(Provided entries)

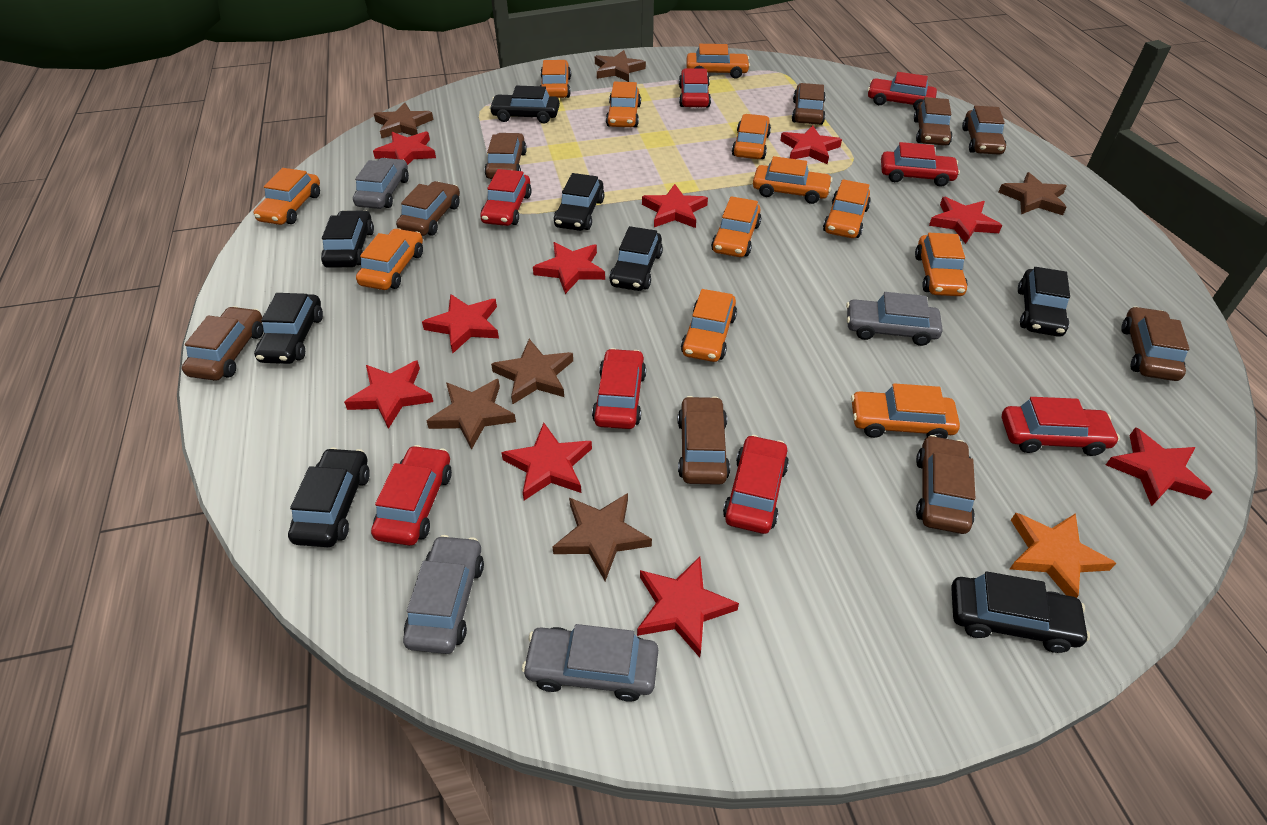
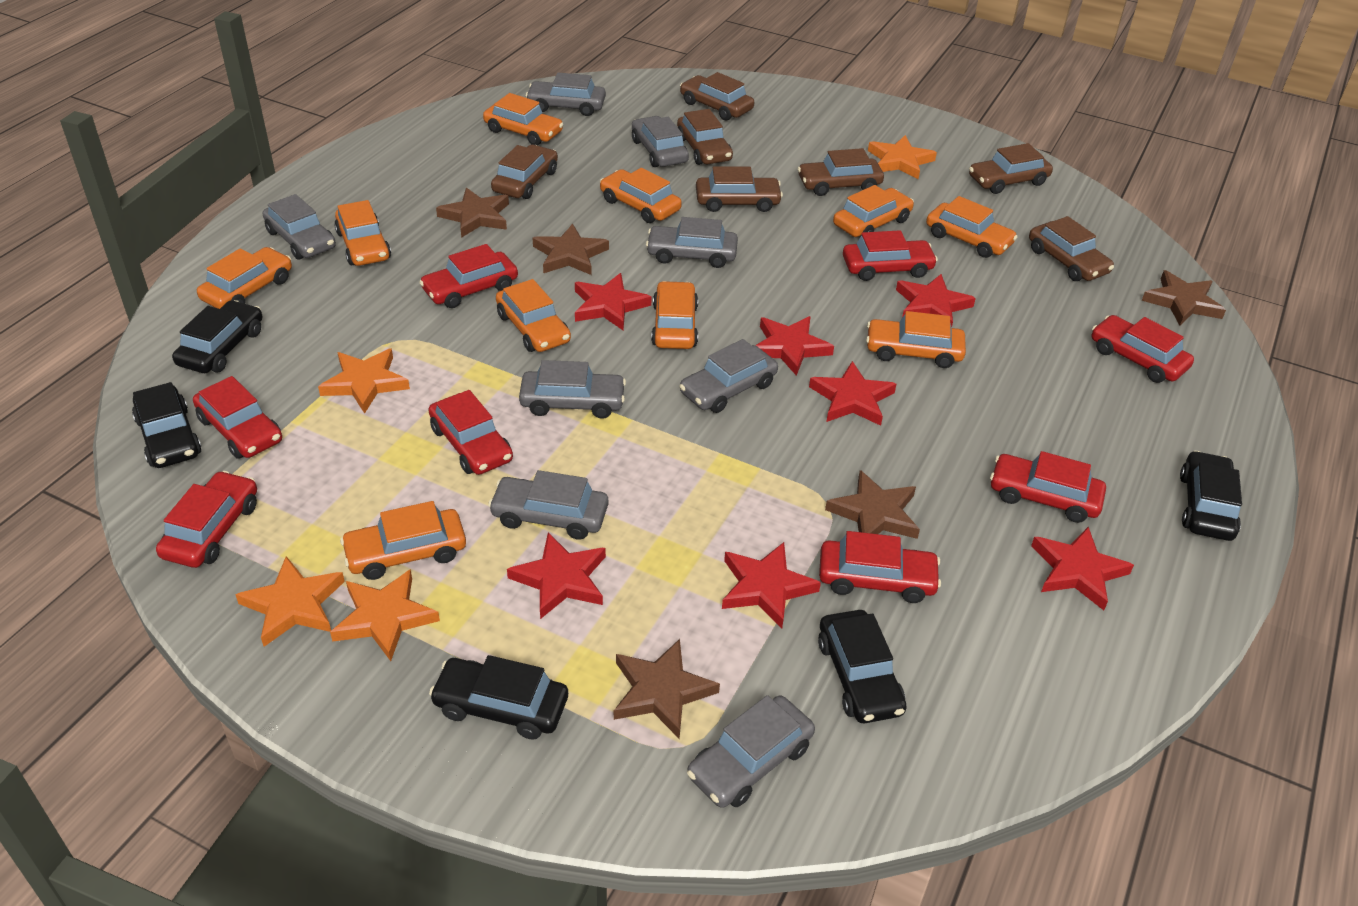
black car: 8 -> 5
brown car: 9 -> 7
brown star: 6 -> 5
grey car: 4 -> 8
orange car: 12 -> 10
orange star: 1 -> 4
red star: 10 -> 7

(End Provided entries)
(Provided entries)

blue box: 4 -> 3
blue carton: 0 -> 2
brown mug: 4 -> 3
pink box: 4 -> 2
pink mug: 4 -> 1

(End Provided entries)
(Provided entries)

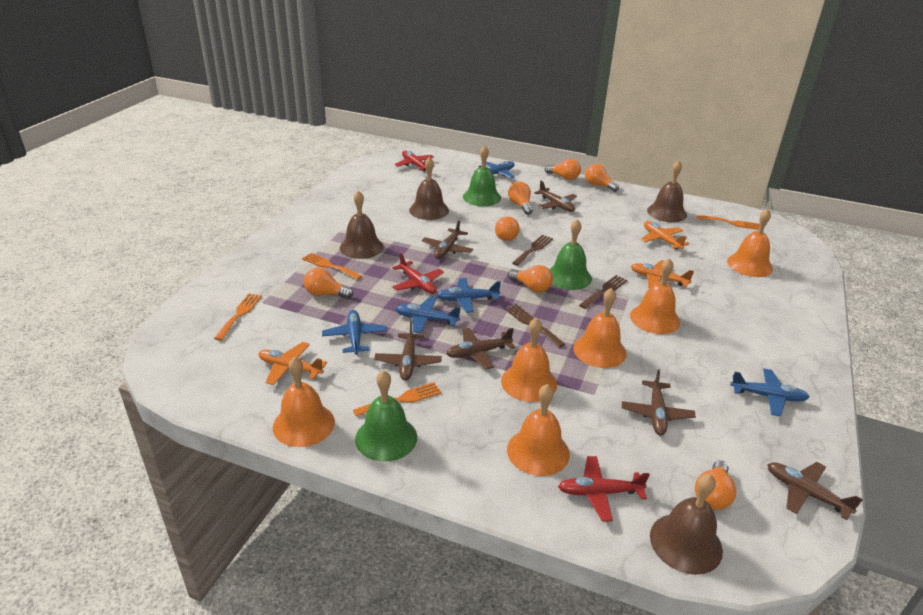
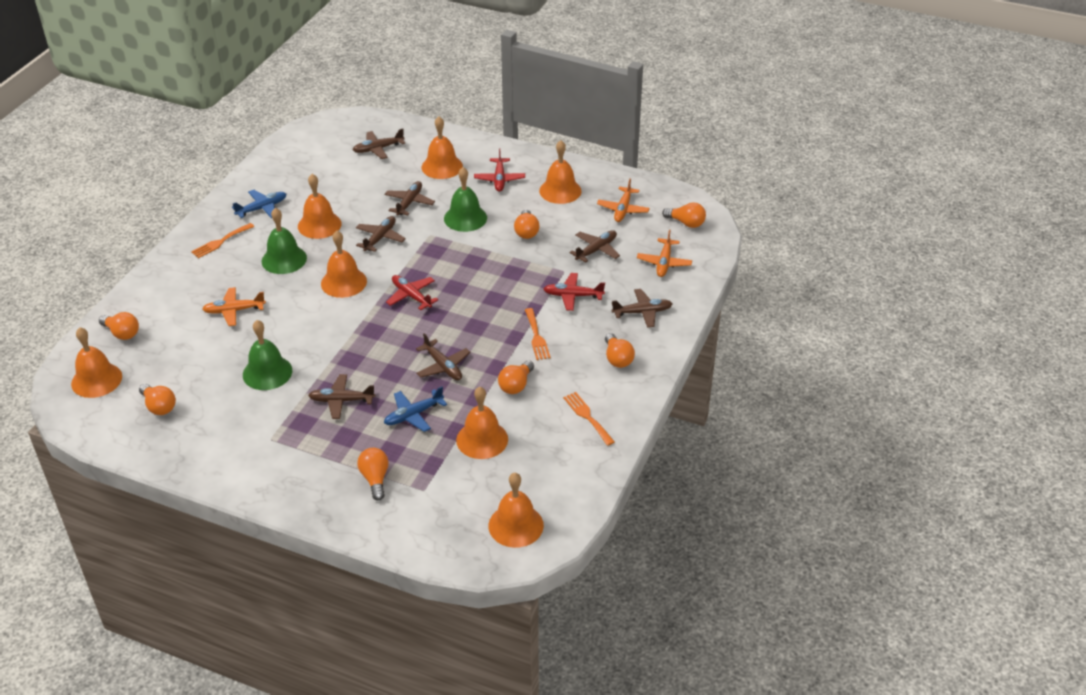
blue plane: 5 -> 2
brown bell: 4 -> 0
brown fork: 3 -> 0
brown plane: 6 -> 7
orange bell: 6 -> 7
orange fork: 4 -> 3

(End Provided entries)

**What to produce**
Lines that contain "orange" are to be copied from the records above.

**Task result**
orange car: 12 -> 10
orange star: 1 -> 4
orange bell: 6 -> 7
orange fork: 4 -> 3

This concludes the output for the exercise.